_Exercise brief_
The expected output is an exact copy of each line from the line with "orange arrow: (183, 120) -> (131, 102), moved" through the end of the data below, with no pictures in it.

(Frame-by-frame shape edits)
================

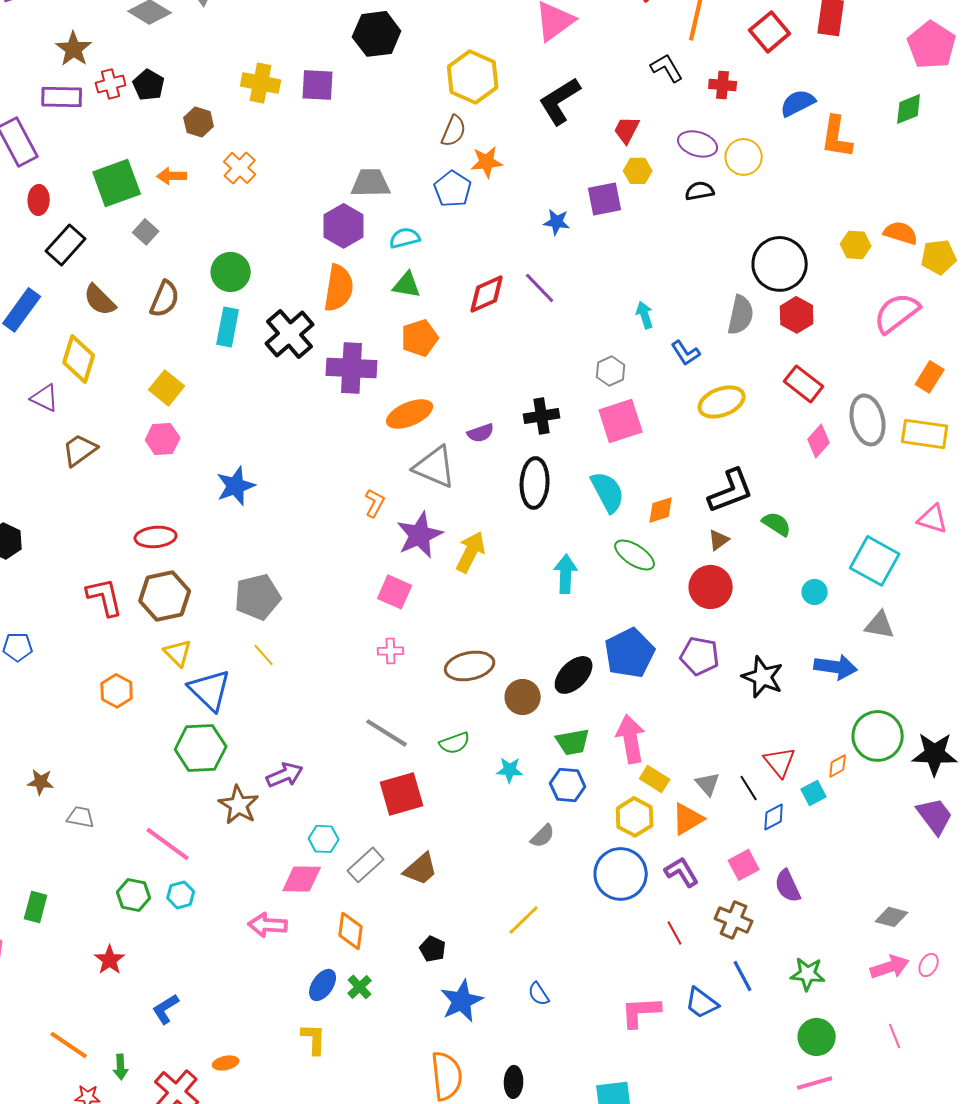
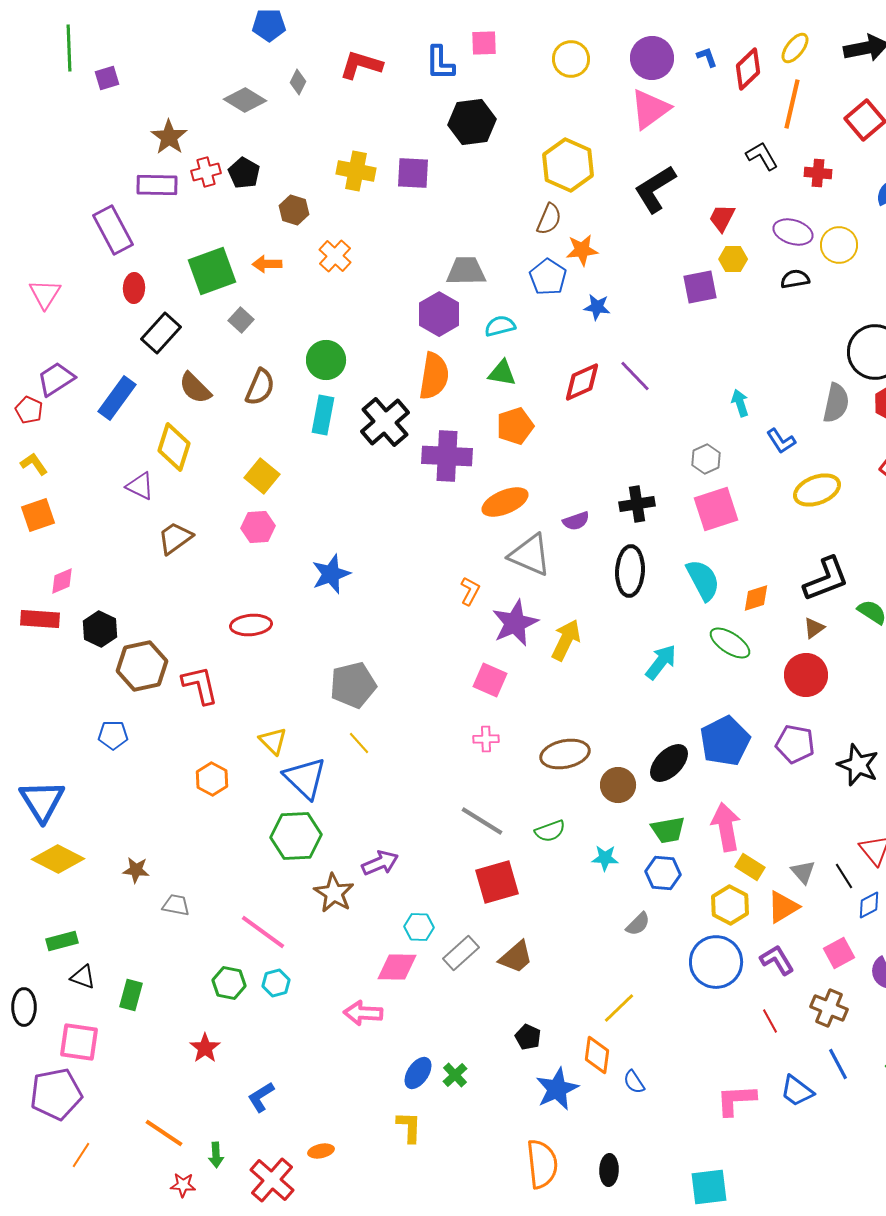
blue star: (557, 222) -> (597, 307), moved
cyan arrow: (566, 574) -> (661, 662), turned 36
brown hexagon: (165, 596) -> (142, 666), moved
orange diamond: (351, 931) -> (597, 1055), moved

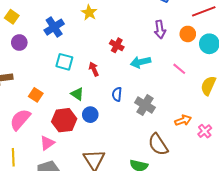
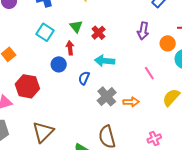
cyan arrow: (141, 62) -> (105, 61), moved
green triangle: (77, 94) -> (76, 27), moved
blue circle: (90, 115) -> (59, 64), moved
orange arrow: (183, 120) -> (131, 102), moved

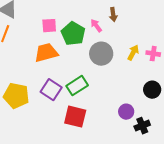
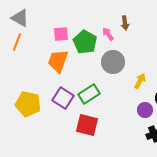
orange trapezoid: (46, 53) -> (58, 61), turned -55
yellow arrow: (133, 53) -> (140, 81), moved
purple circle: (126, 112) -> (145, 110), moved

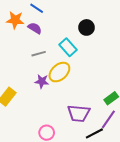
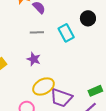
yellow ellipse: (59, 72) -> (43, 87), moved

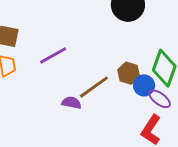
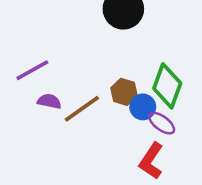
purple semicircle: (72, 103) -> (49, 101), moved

================

_Solution for this problem_
orange arrow: (183, 120) -> (131, 102), moved

orange trapezoid: (46, 53) -> (58, 61), turned -55
yellow arrow: (133, 53) -> (140, 81), moved
purple circle: (126, 112) -> (145, 110), moved

yellow ellipse: (59, 72) -> (43, 87), moved

purple semicircle: (72, 103) -> (49, 101), moved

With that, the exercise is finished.